Retype the opening lines of the data exactly, stopping after the line that contains "The yellow camera". Skip every picture.

Data section:
....
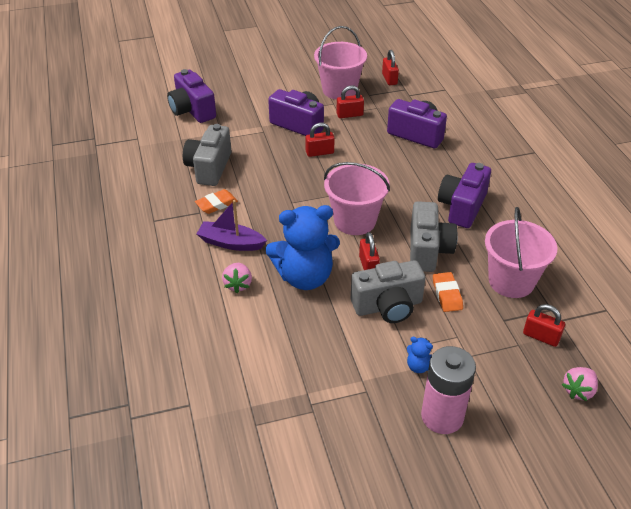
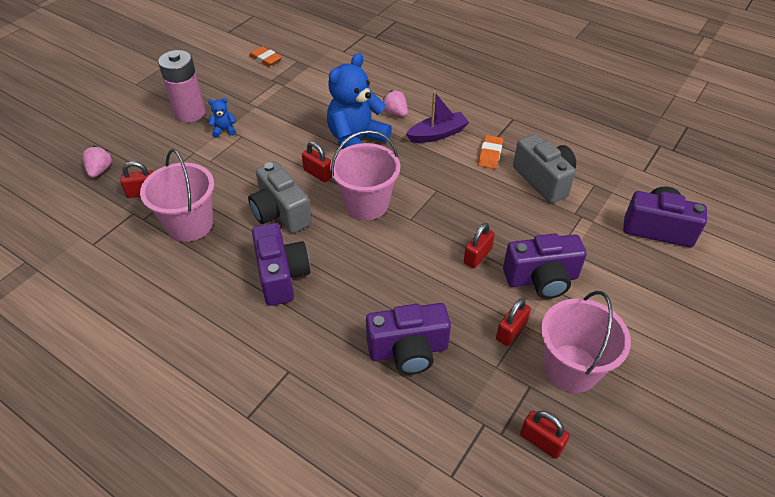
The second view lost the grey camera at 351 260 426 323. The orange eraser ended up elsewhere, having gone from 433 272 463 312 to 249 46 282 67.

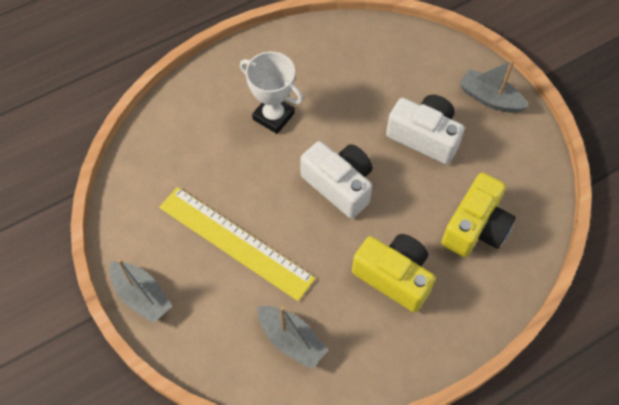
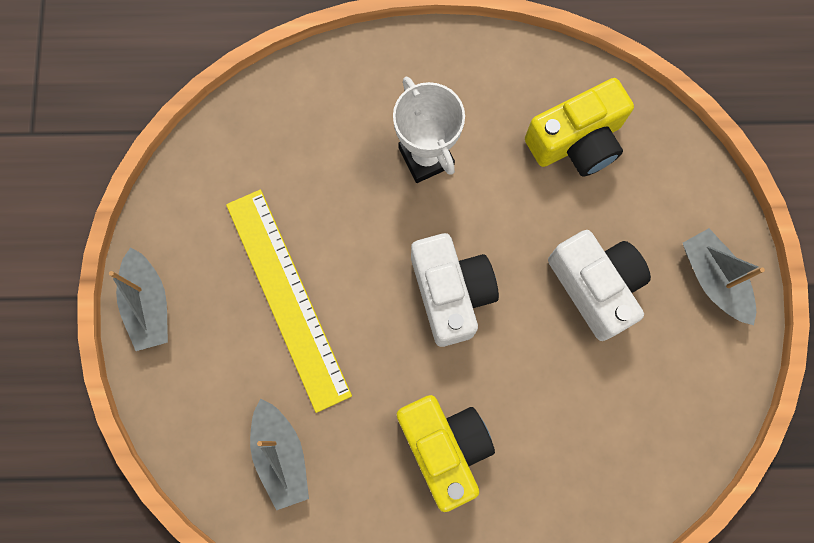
The yellow camera ended up elsewhere, having gone from 441 173 516 257 to 525 78 634 177.

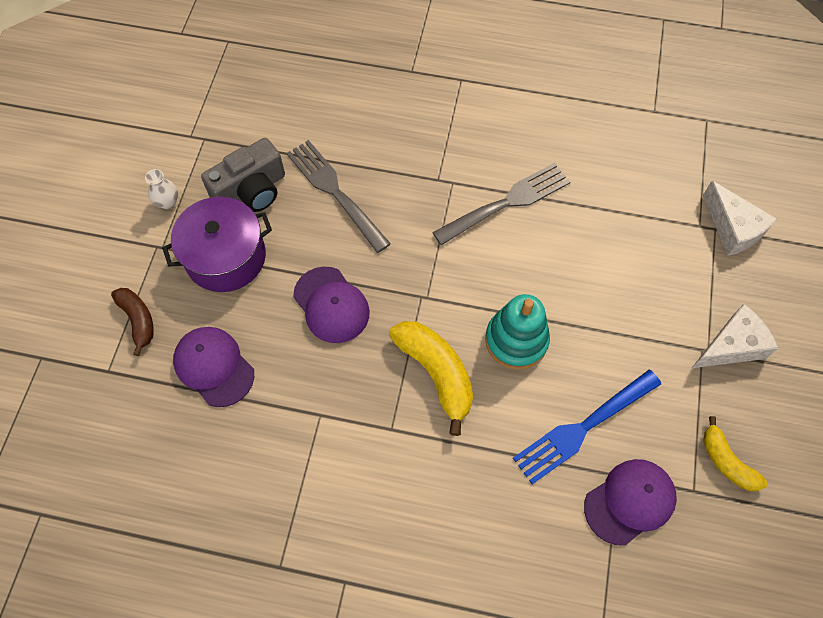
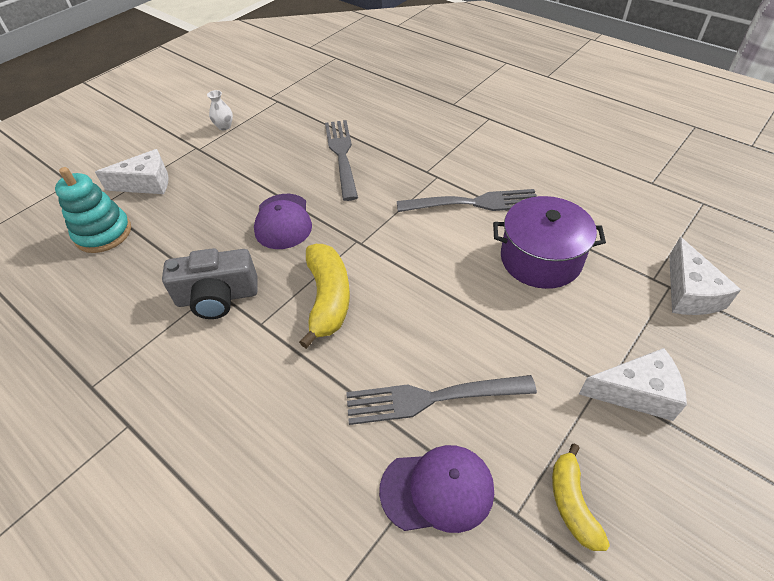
The second view lost the purple cap at 173 327 254 407. The purple pot ended up elsewhere, having gone from 162 197 272 292 to 493 196 606 289. The grey camera ended up elsewhere, having gone from 201 138 285 212 to 162 248 258 319. The turquoise stacking toy ended up elsewhere, having gone from 485 294 550 370 to 55 167 131 253. Where the brown banana stood at 111 288 154 356, the white cheese came to stand at 95 149 168 194. What was the blue fork at 513 370 661 484 turned into the grey fork at 346 375 537 425.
....
Response:
The second view lost the grey camera at 351 260 426 323. The orange eraser ended up elsewhere, having gone from 433 272 463 312 to 249 46 282 67.

The yellow camera ended up elsewhere, having gone from 441 173 516 257 to 525 78 634 177.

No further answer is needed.